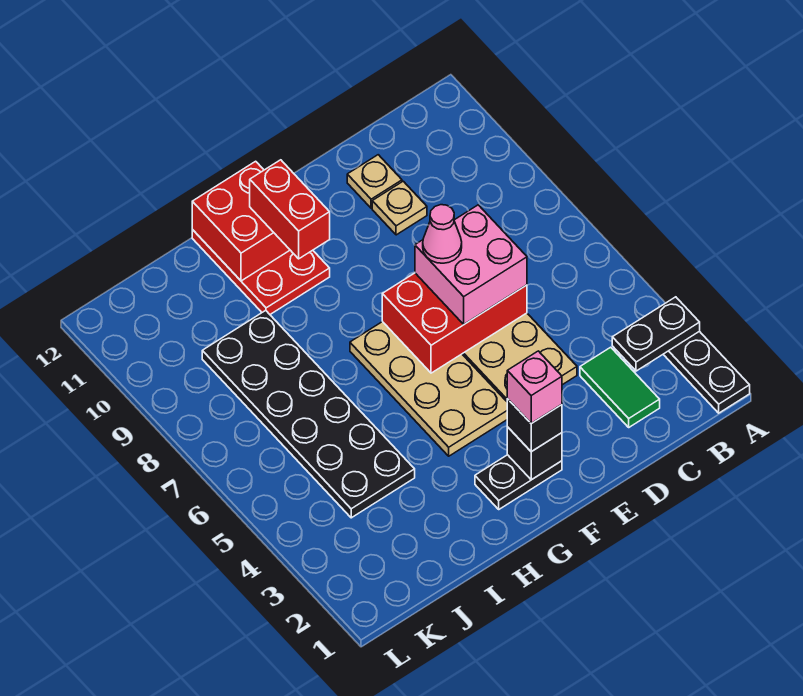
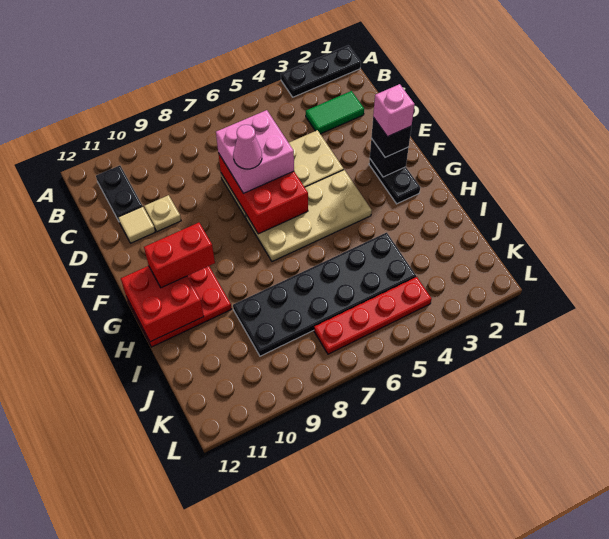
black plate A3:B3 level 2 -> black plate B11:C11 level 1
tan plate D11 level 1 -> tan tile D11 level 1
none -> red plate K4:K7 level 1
########
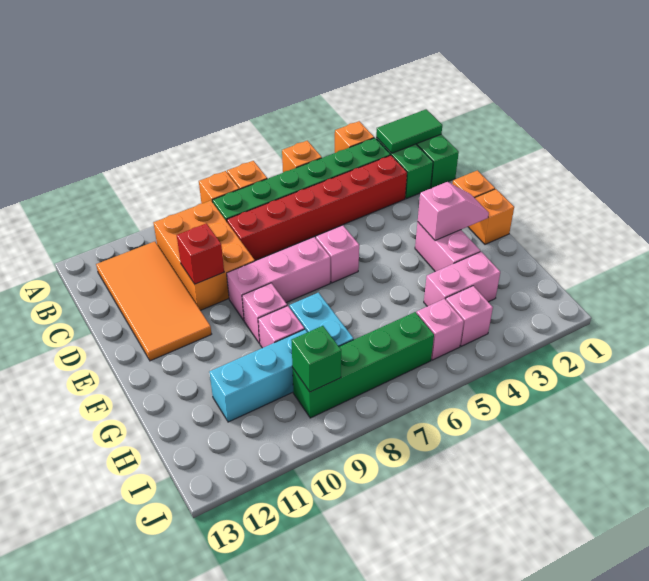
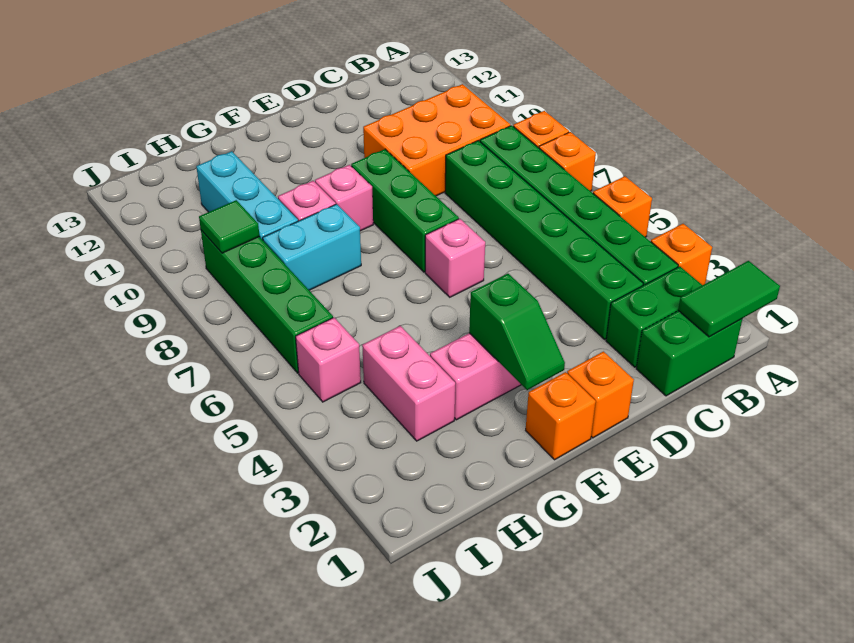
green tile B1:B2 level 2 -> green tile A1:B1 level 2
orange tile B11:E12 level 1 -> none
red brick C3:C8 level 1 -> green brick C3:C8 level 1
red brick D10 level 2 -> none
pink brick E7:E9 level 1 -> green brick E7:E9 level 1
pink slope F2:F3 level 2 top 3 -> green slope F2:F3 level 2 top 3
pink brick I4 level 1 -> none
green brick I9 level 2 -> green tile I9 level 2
########
Goal of the exercise:
Could you return exactly the lines above from the line with "black plate A3:B3" to the line with "none -> red plate K4:K7 level 1", both included, and nothing else?

Solution for this problem:
black plate A3:B3 level 2 -> black plate B11:C11 level 1
tan plate D11 level 1 -> tan tile D11 level 1
none -> red plate K4:K7 level 1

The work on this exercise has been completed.